*** Block opens ***

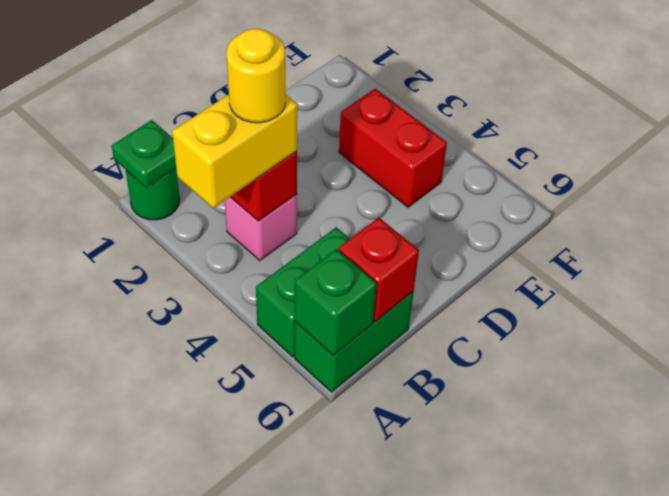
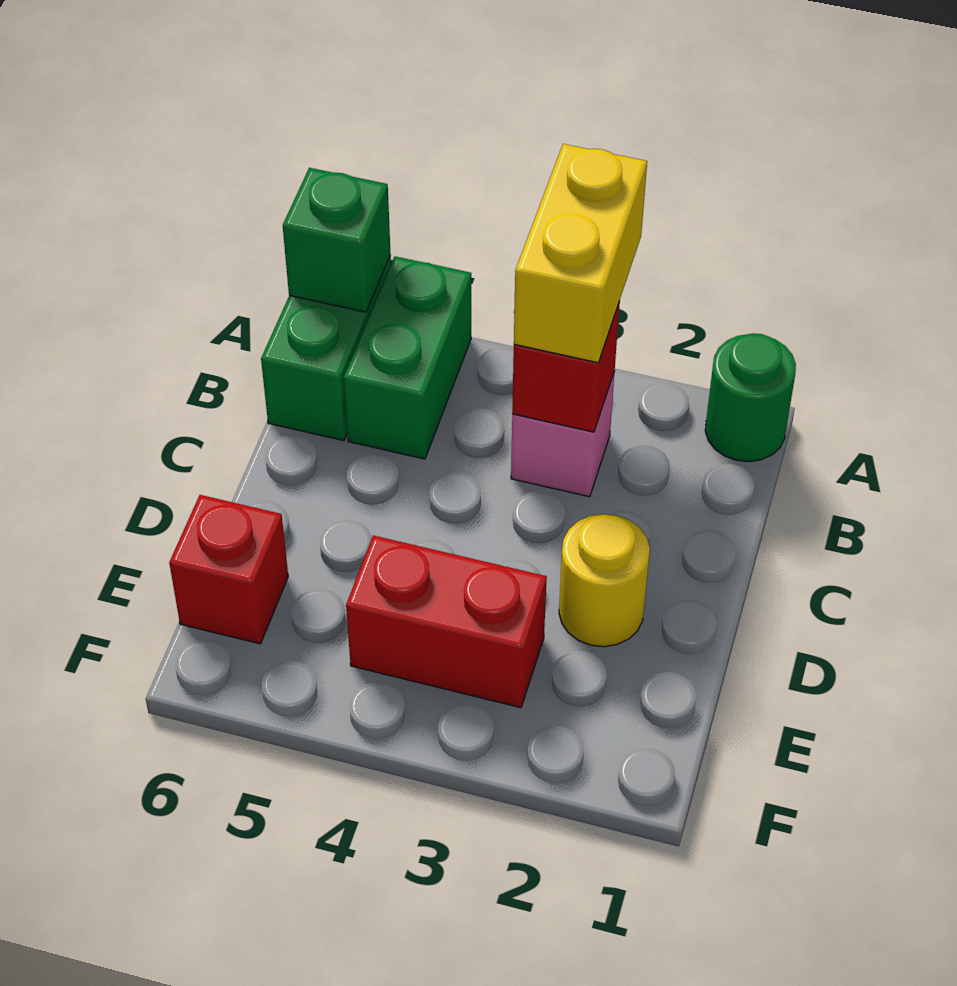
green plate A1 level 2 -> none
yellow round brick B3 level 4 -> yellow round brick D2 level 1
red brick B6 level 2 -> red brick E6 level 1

*** Block closes ***
*** Block opens ***

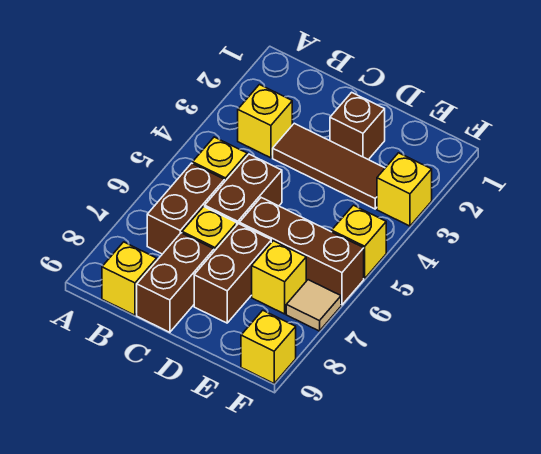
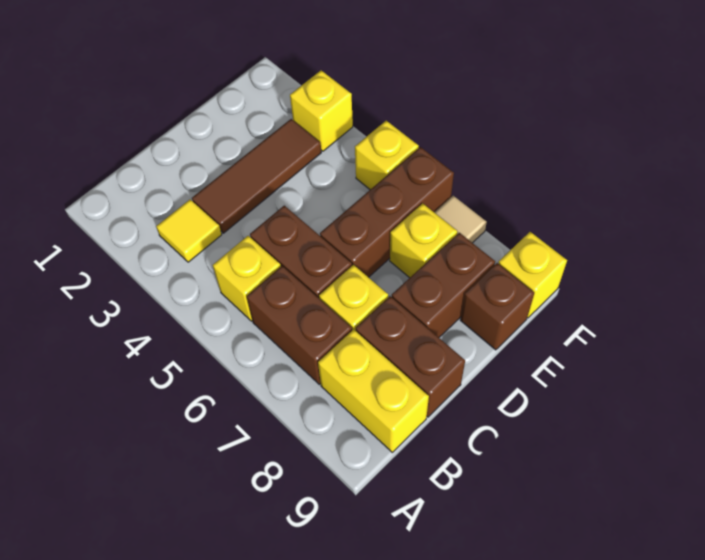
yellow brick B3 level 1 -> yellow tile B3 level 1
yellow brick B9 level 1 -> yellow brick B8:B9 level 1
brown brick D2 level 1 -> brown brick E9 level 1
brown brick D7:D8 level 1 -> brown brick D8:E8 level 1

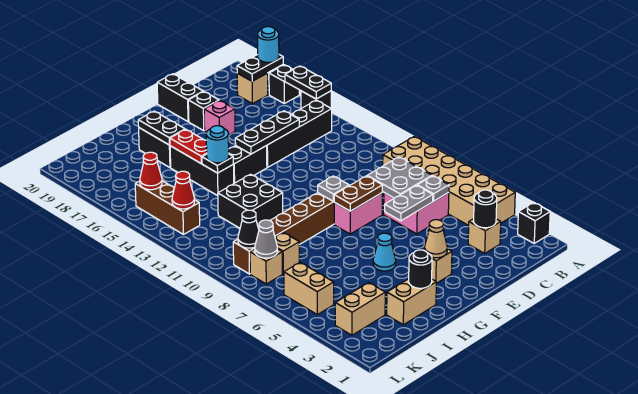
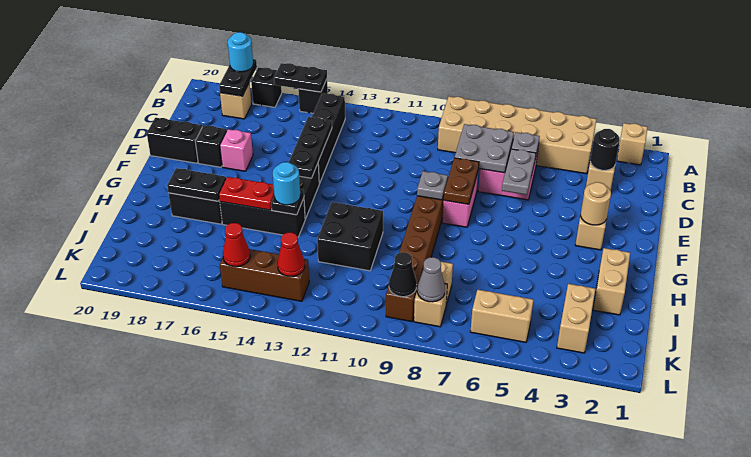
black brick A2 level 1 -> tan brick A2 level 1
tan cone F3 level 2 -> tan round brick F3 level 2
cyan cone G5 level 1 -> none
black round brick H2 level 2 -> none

*** Block closes ***
*** Block opens ***

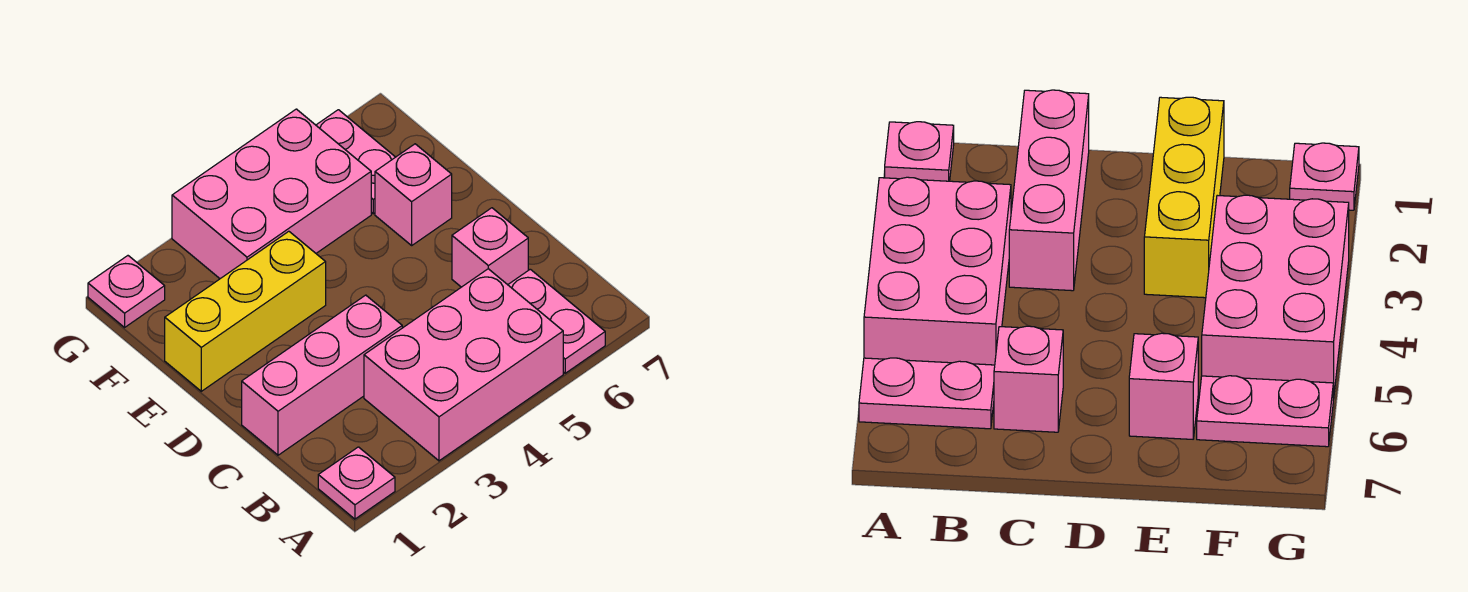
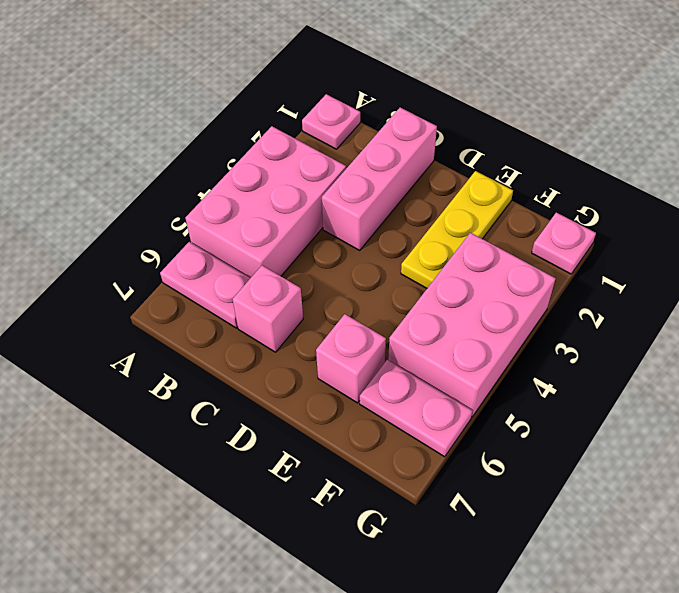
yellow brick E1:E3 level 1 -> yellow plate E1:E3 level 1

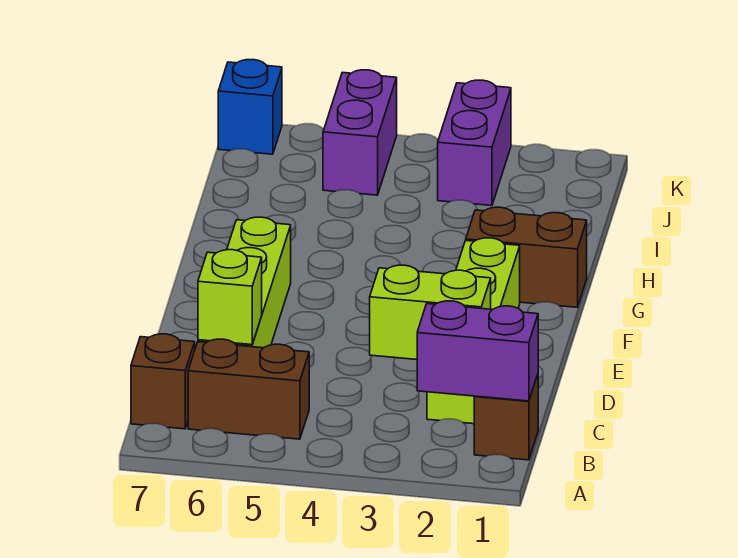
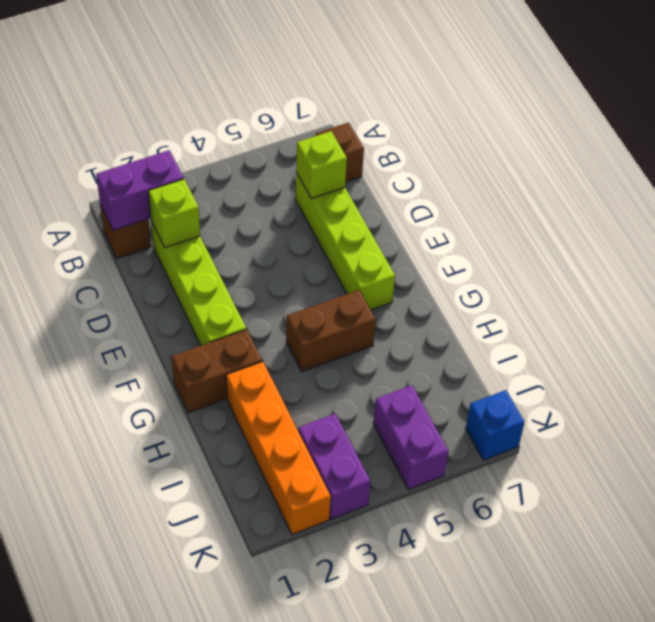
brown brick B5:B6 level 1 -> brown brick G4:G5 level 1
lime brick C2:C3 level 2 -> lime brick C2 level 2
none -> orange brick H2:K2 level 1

*** Block closes ***

Each line of the data in which the string "plate" appears needs to be copied.

## EXERCISE RESULT
green plate A1 level 2 -> none
yellow brick E1:E3 level 1 -> yellow plate E1:E3 level 1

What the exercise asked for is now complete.